(TASK GOAL): Every record below must be copied exactly, with images dropped.

======== RECORDS PROVIDED ========

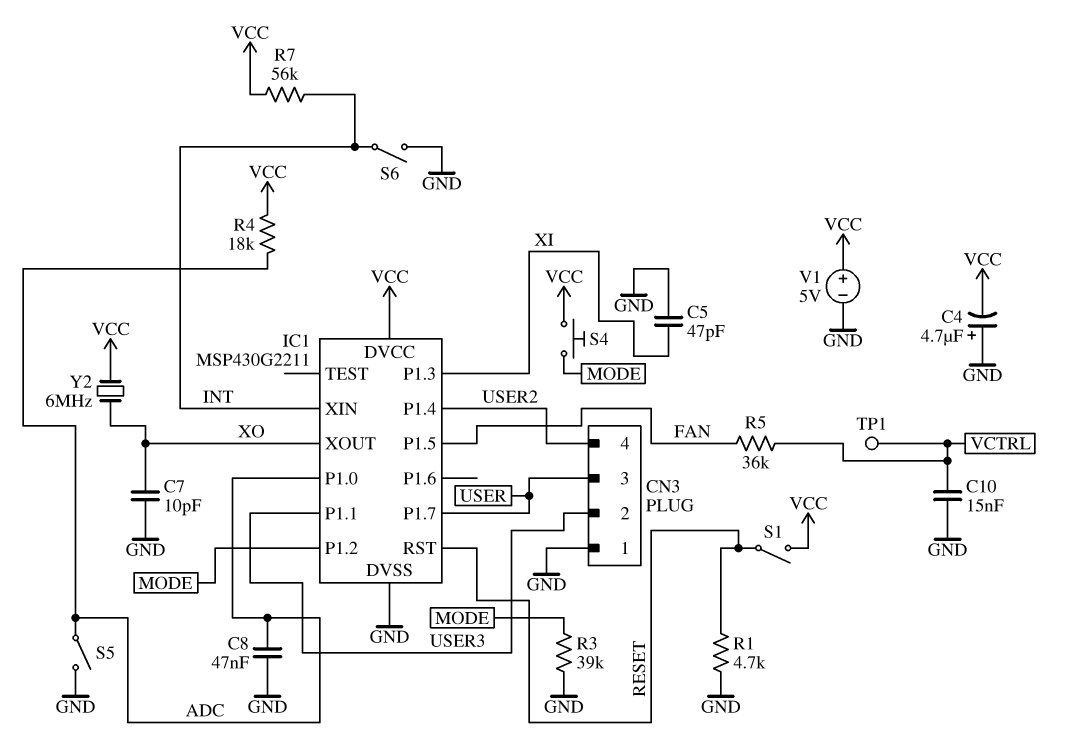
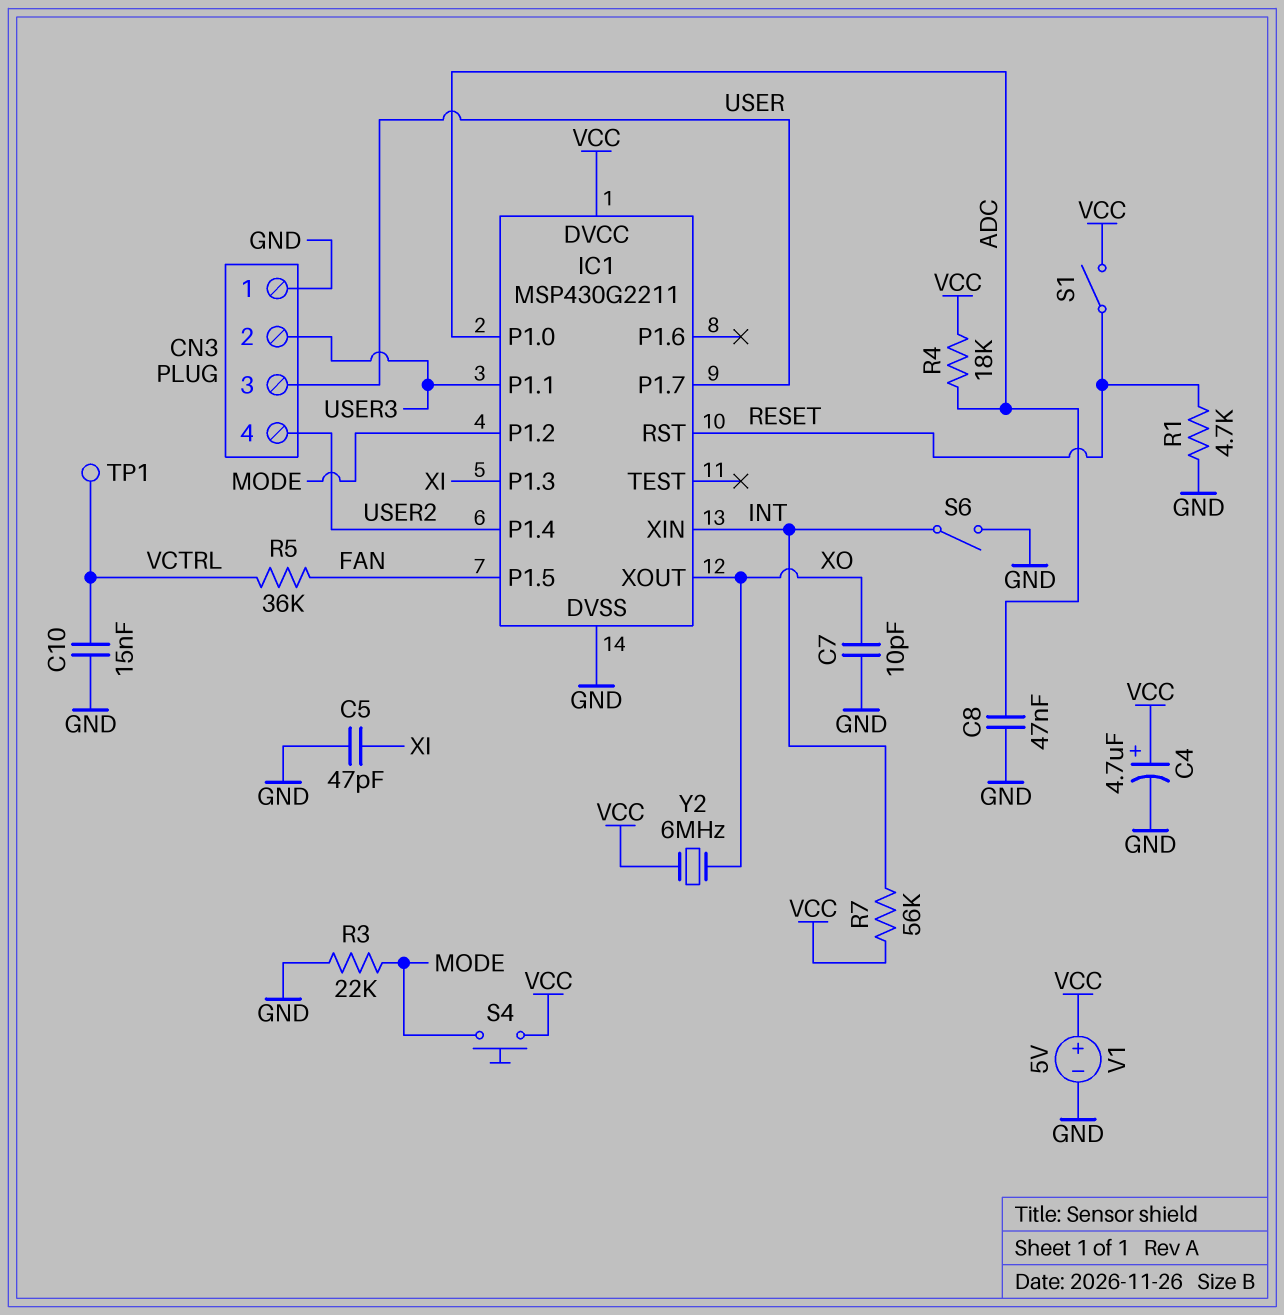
C4: 4.7uF (plus GND, minus VCC) -> 4.7uF (plus VCC, minus GND)
R3: 39k (GND, MODE) -> 22k (GND, MODE)
S5: switch (ADC, GND) -> none

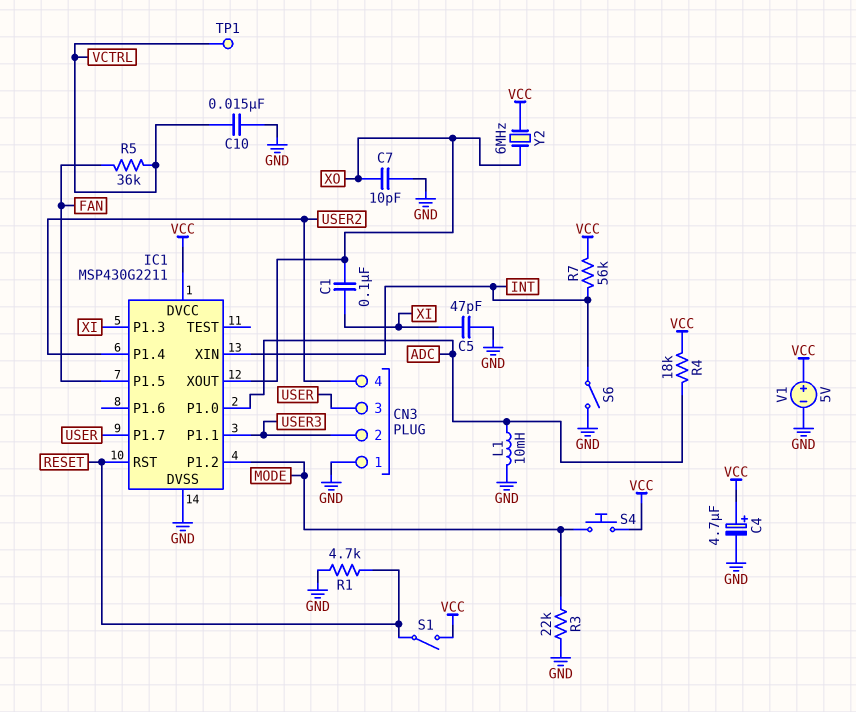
C1: none -> 100nF (XI, XO)
C8: 47nF (ADC, GND) -> none
L1: none -> 10mH (ADC, GND)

========

(REPLY TO THE TASK):
C4: 4.7uF (plus GND, minus VCC) -> 4.7uF (plus VCC, minus GND)
R3: 39k (GND, MODE) -> 22k (GND, MODE)
S5: switch (ADC, GND) -> none

C1: none -> 100nF (XI, XO)
C8: 47nF (ADC, GND) -> none
L1: none -> 10mH (ADC, GND)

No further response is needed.